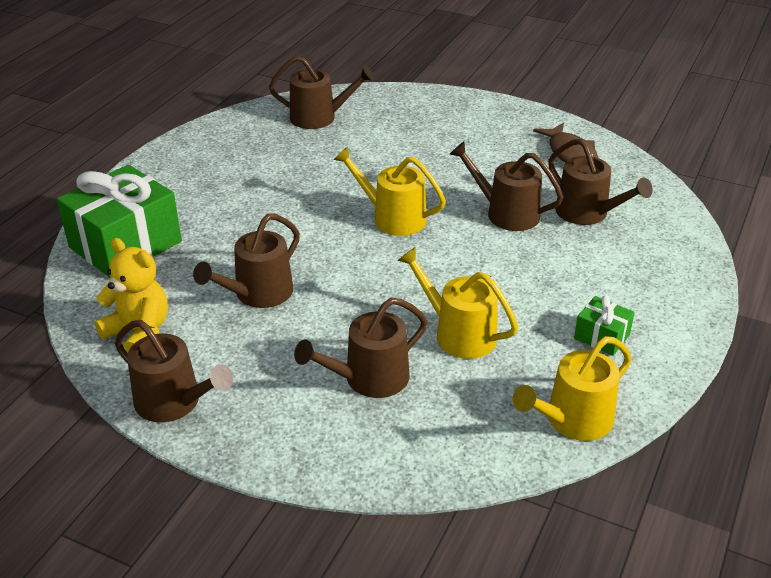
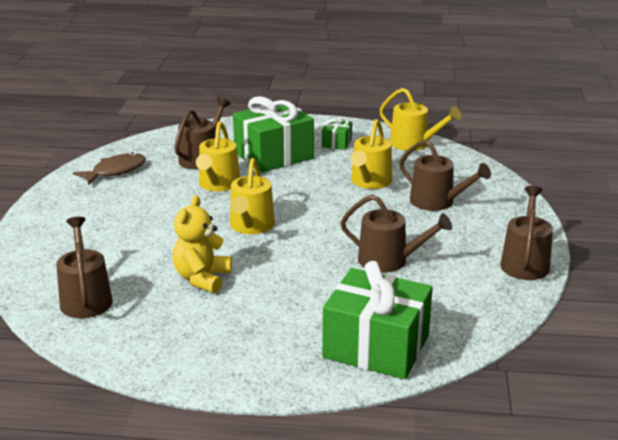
camera: 110 degrees left, 10 degrees down
(139, 332) = (476, 299): yellow teddy bear -> yellow teddy bear (202, 278)
(506, 213) = (218, 184): brown watering can -> yellow watering can
(575, 269) = (273, 155): none -> green gift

TO DO =>
Everything from the line containing "(506, 213) = (218, 184): brown" to the last line of the data above must be set down exactly, both ends included, with no other lines.

ANSWER TO THIS EXERCISE =>
(506, 213) = (218, 184): brown watering can -> yellow watering can
(575, 269) = (273, 155): none -> green gift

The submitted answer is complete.